--- Data provided ---
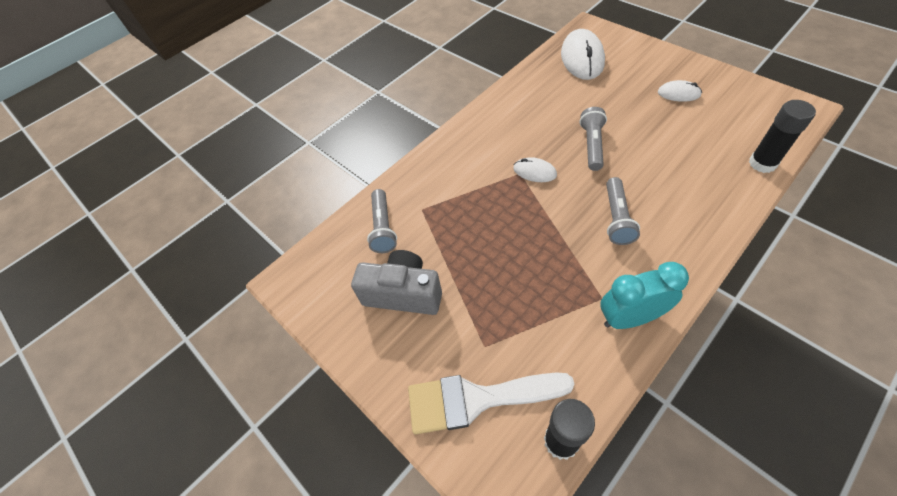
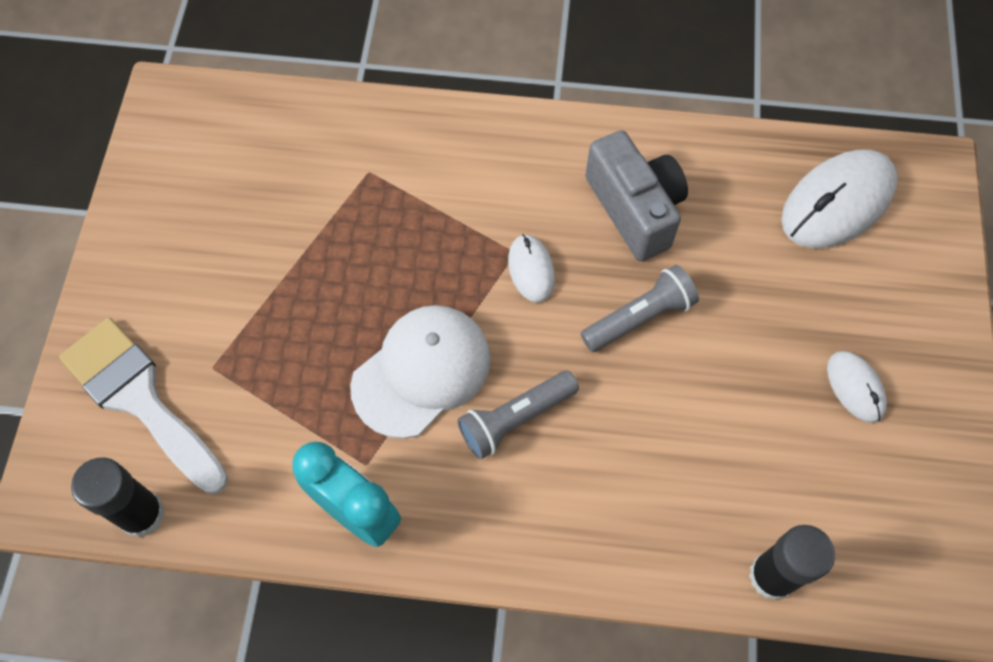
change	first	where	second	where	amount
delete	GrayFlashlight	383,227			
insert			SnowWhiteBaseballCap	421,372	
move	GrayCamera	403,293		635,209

--- What the exercise asks ---
The copy must match every line of the data exactly and contain no pictures.

--- Answer for the task ---
change	first	where	second	where	amount
delete	GrayFlashlight	383,227			
insert			SnowWhiteBaseballCap	421,372	
move	GrayCamera	403,293		635,209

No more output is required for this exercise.